Supplied records:
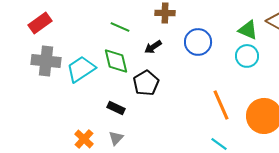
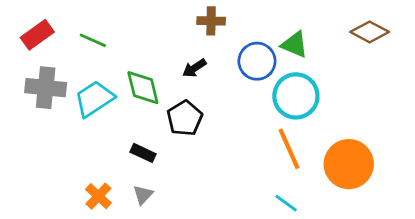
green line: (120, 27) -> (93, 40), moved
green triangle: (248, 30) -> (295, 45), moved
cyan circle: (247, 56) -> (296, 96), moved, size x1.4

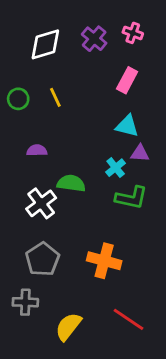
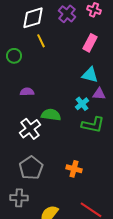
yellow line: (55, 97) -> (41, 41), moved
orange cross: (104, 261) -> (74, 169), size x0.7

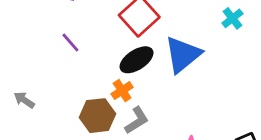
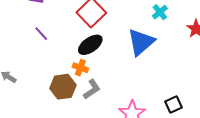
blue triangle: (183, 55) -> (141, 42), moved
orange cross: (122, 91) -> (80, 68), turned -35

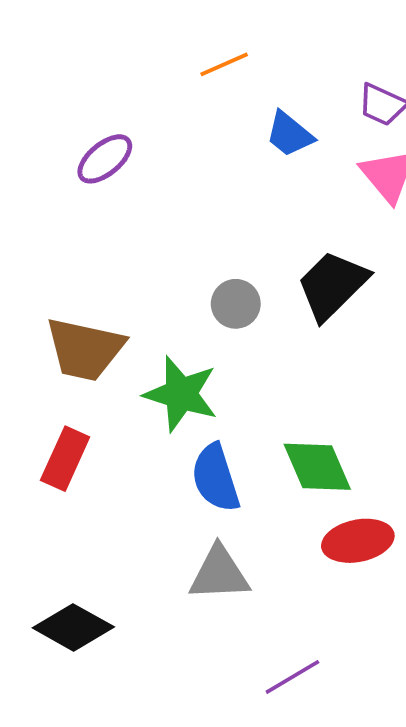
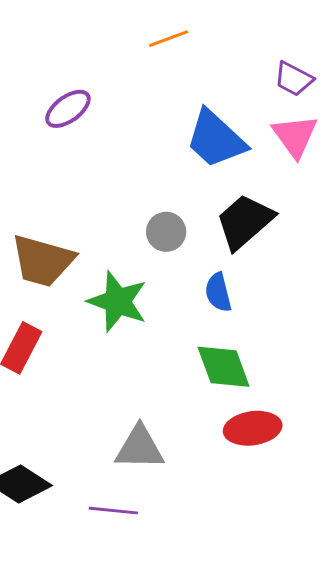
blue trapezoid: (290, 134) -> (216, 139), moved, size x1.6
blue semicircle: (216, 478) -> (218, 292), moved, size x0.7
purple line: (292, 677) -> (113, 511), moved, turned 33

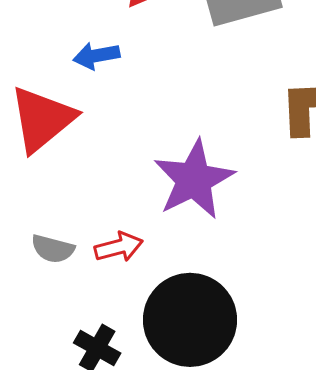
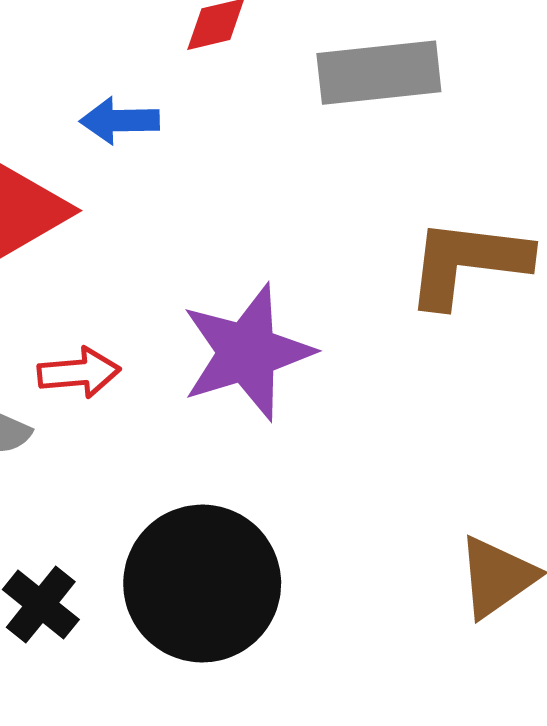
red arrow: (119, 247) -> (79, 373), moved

What the task requires:
Extract exactly the lines from the one containing "blue semicircle: (216, 478)" through the last line of the records above, both included, and leave out the pictures.

Written solution:
blue semicircle: (216, 478) -> (218, 292), moved, size x0.7
purple line: (292, 677) -> (113, 511), moved, turned 33

red arrow: (119, 247) -> (79, 373), moved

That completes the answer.